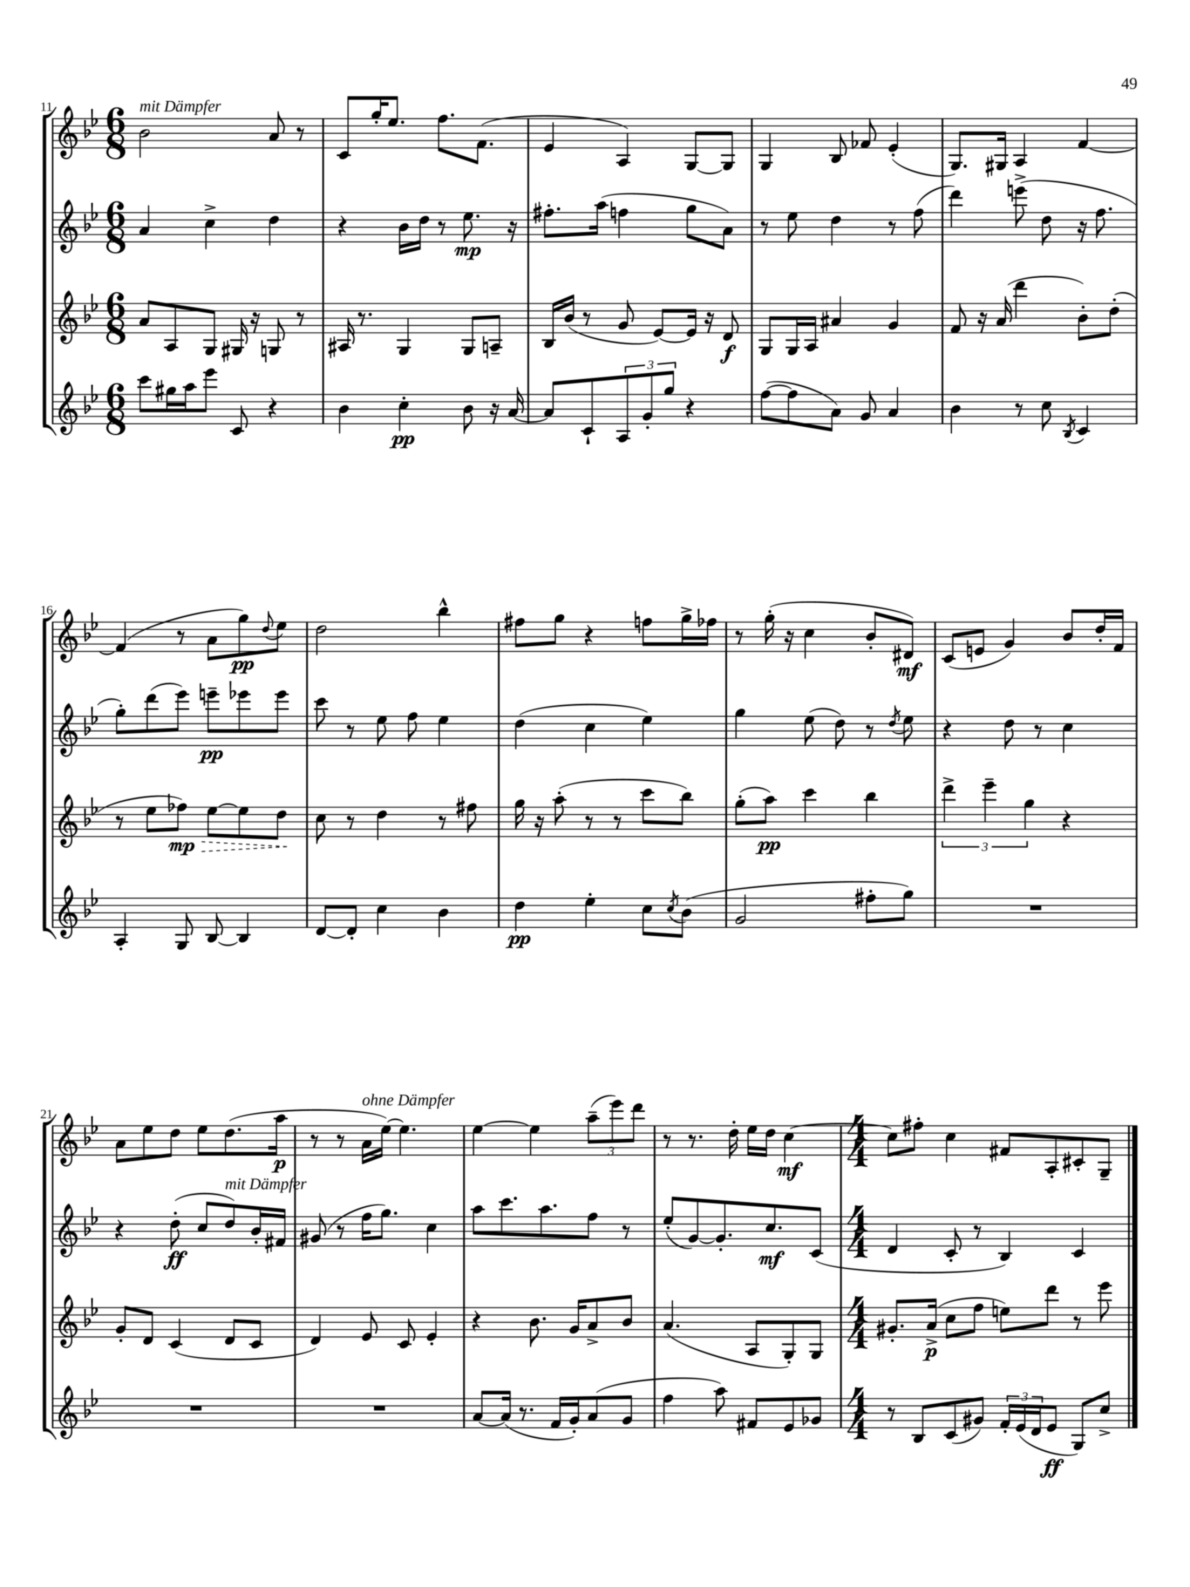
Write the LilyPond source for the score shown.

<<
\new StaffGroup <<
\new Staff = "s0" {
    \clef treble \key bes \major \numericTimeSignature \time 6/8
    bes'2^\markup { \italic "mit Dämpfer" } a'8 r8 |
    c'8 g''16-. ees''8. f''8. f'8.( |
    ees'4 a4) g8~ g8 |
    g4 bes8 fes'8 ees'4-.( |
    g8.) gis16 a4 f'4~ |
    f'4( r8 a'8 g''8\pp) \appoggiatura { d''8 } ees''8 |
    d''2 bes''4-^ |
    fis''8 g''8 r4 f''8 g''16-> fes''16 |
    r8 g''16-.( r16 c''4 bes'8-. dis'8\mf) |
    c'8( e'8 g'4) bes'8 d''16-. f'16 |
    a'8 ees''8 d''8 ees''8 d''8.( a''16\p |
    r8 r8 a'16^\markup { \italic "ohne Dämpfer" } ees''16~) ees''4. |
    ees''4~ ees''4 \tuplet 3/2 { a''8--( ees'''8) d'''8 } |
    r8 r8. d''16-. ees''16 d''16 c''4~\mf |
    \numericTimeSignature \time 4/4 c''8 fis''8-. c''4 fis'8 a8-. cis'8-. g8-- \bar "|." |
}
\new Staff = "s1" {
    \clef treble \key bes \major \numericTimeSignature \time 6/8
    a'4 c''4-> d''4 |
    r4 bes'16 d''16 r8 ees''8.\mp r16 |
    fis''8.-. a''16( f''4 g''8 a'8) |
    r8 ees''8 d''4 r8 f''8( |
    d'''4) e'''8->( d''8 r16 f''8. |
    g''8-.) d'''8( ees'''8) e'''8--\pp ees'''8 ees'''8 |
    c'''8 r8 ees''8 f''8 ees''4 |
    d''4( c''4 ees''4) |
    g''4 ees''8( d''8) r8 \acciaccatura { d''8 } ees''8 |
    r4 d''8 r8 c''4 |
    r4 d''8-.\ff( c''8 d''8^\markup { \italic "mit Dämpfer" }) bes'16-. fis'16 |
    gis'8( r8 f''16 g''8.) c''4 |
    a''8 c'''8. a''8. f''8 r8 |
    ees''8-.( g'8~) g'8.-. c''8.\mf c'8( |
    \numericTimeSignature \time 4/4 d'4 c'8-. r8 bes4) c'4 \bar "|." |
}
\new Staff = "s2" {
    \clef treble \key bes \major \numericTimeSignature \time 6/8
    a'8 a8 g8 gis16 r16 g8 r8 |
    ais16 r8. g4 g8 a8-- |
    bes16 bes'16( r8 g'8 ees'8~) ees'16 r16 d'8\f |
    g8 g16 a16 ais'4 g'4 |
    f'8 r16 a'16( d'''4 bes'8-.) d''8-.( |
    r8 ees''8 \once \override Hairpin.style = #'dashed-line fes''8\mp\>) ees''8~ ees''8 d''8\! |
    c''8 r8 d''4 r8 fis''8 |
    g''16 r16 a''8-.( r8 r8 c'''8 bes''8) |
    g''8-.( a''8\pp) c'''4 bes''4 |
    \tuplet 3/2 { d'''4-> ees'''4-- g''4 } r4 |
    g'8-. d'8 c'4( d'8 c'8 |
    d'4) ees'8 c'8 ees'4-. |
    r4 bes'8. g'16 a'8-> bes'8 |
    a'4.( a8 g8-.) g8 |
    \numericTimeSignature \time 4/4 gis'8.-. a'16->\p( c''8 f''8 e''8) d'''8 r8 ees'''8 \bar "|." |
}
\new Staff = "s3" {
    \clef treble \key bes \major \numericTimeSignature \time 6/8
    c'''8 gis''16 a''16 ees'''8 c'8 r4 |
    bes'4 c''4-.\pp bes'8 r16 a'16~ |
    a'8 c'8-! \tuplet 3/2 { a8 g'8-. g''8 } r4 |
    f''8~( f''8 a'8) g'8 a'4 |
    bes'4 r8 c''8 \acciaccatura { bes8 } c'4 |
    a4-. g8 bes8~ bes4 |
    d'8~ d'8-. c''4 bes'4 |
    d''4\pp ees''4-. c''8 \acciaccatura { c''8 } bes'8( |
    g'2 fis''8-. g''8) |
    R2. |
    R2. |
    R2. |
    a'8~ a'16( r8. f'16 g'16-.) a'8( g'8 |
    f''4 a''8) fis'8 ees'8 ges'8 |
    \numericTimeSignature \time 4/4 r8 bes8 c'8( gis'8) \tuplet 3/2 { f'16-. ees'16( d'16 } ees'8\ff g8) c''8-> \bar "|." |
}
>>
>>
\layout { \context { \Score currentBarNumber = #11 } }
================================
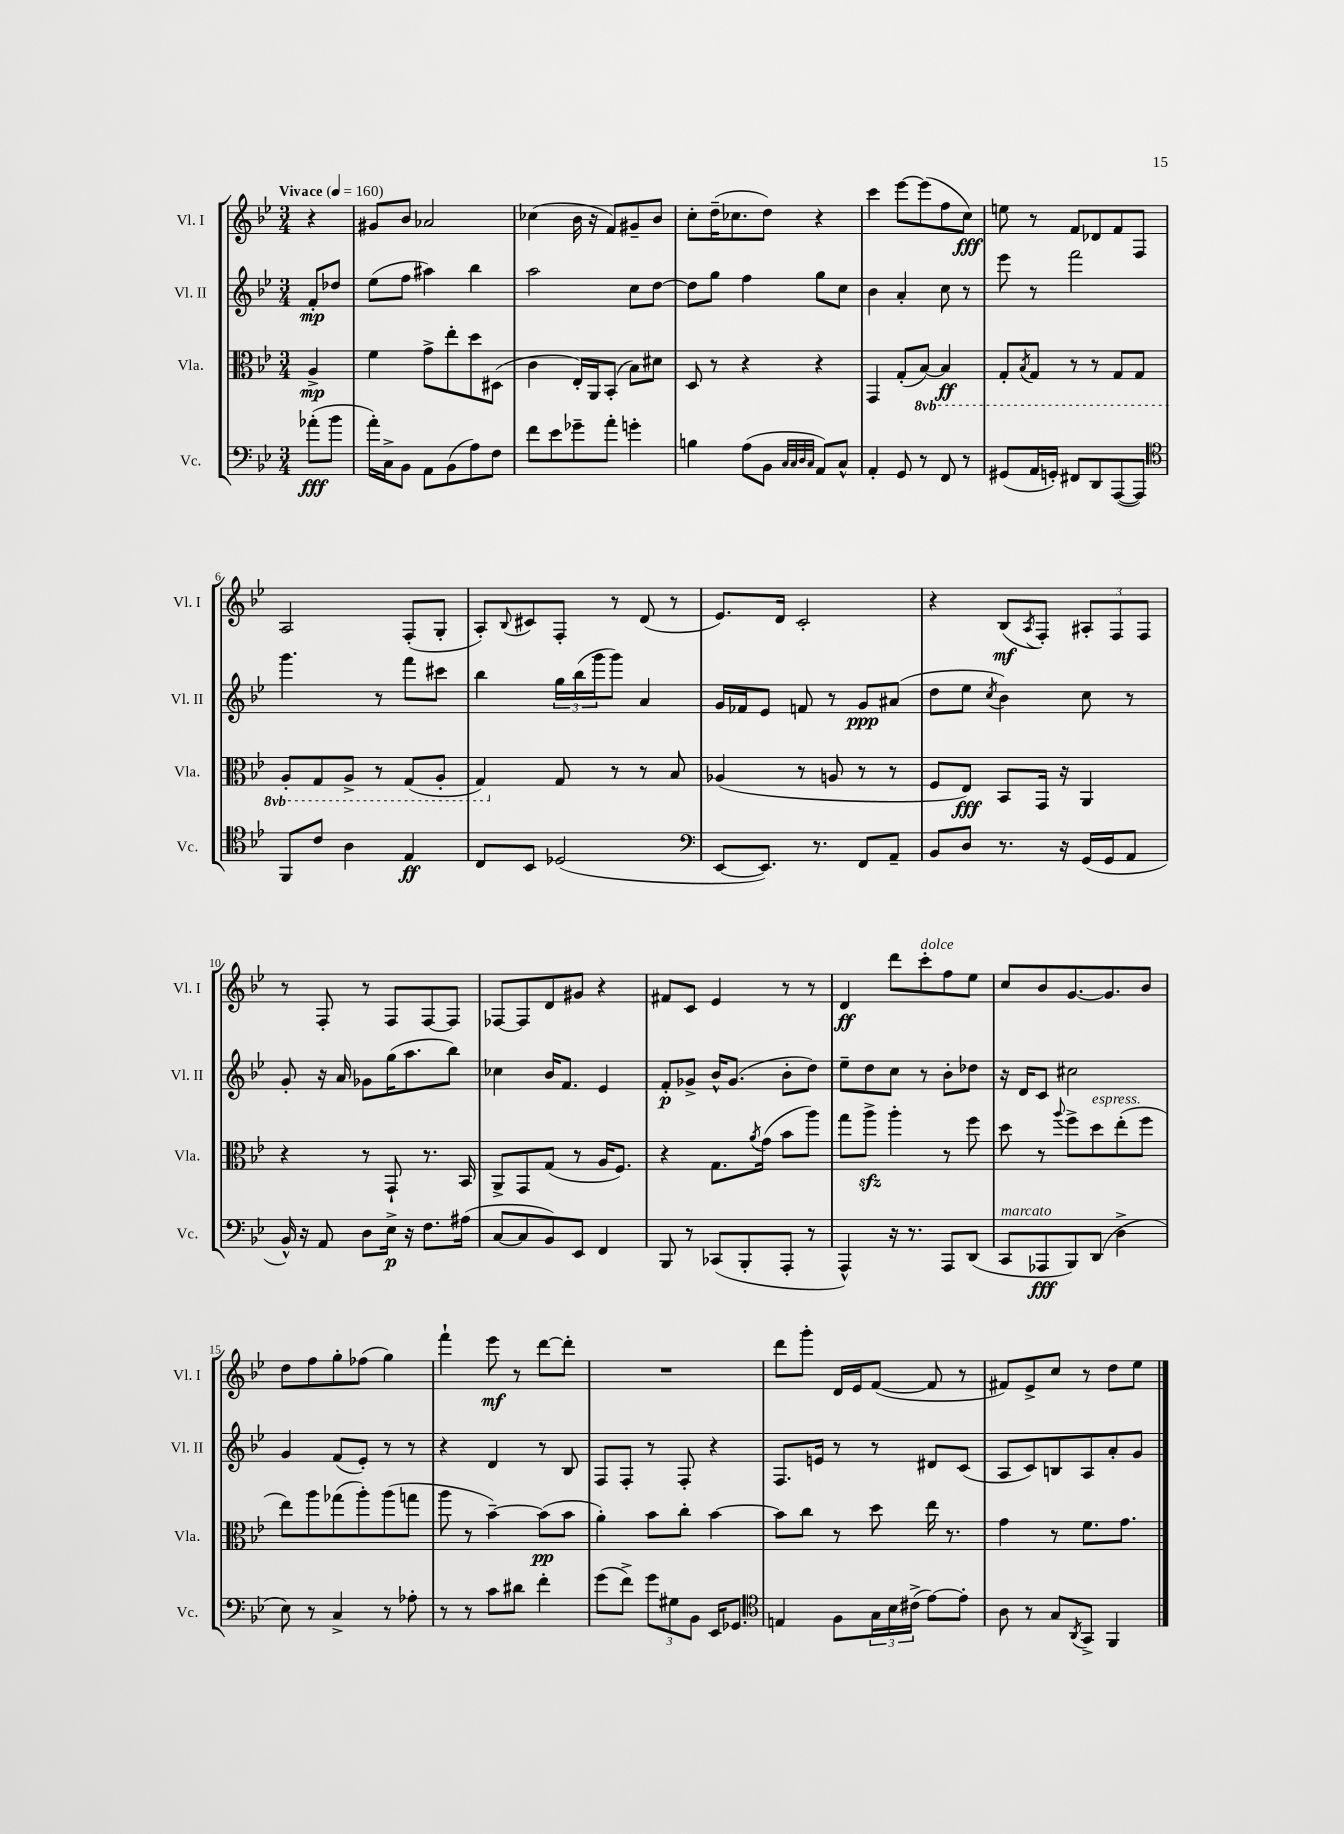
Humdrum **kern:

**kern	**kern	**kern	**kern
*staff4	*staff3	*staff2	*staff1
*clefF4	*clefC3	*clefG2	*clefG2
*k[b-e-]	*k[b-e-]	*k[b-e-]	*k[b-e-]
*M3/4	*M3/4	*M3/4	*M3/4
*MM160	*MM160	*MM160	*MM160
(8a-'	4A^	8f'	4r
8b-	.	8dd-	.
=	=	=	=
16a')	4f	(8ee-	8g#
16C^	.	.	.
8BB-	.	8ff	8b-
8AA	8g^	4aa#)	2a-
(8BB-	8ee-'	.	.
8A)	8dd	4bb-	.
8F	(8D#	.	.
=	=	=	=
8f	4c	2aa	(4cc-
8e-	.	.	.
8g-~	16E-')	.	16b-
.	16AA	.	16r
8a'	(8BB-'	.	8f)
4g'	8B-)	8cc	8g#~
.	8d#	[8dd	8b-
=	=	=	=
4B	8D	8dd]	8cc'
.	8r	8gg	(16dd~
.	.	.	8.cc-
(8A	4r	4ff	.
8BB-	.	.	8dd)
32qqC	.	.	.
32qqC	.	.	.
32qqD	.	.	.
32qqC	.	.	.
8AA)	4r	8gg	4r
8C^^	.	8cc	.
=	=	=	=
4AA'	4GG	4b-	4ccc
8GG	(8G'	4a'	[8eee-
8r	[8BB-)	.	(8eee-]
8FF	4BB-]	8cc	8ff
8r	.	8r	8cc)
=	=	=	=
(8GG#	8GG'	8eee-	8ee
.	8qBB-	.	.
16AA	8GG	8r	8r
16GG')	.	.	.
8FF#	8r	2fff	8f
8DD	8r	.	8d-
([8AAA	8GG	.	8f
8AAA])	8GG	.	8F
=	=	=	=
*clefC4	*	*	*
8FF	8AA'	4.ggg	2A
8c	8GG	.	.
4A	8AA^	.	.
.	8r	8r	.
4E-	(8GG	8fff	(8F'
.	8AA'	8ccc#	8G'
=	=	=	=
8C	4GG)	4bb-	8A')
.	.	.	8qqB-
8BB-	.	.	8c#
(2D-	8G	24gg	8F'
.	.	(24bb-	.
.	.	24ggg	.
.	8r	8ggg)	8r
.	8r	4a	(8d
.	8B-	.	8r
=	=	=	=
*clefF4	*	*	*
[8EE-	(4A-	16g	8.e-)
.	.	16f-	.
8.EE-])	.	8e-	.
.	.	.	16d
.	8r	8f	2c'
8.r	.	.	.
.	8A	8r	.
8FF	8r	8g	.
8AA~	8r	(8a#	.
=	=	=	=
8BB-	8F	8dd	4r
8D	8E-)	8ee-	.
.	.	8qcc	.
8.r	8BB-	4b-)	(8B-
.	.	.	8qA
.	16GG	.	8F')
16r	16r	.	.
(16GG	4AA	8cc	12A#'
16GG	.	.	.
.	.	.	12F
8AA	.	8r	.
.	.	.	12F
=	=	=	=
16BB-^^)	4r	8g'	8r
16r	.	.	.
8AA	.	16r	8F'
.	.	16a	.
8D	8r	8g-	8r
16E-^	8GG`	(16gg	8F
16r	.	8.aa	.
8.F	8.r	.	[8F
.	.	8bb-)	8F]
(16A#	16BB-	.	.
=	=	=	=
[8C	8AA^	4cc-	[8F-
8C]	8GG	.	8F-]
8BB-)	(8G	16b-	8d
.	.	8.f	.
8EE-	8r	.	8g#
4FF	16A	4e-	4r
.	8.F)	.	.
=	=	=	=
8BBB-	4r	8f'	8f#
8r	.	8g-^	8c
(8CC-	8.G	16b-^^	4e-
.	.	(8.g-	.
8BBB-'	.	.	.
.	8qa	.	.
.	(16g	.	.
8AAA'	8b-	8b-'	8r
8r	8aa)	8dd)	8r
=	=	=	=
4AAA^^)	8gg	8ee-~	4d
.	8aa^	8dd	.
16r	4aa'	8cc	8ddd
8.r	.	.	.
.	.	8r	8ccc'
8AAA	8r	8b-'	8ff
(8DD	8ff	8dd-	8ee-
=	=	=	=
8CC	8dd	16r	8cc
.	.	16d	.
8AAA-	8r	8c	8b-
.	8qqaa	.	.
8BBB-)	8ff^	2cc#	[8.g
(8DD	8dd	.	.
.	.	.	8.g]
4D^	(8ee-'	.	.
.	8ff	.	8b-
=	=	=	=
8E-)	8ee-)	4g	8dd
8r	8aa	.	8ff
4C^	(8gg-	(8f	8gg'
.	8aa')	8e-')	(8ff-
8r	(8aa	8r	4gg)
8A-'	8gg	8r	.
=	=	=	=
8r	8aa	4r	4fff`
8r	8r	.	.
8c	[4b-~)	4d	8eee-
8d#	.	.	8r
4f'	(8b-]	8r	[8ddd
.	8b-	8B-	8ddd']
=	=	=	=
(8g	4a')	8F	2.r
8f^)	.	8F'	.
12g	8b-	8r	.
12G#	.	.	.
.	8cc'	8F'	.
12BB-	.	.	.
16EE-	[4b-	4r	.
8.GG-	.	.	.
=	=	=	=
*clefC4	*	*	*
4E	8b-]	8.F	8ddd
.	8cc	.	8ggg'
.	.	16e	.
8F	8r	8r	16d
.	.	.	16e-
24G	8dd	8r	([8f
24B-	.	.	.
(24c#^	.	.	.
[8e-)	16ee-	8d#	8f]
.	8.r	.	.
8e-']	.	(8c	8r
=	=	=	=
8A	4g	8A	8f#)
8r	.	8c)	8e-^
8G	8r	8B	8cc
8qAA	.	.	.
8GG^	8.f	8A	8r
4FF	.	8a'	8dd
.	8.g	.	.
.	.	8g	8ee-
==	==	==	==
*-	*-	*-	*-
================================
* GOAL OF THE EXERCISE:
How many of the rows above contain the string "Dämpfer"? Reply with the number alone.

* RESULT OF THIS EXERCISE:
3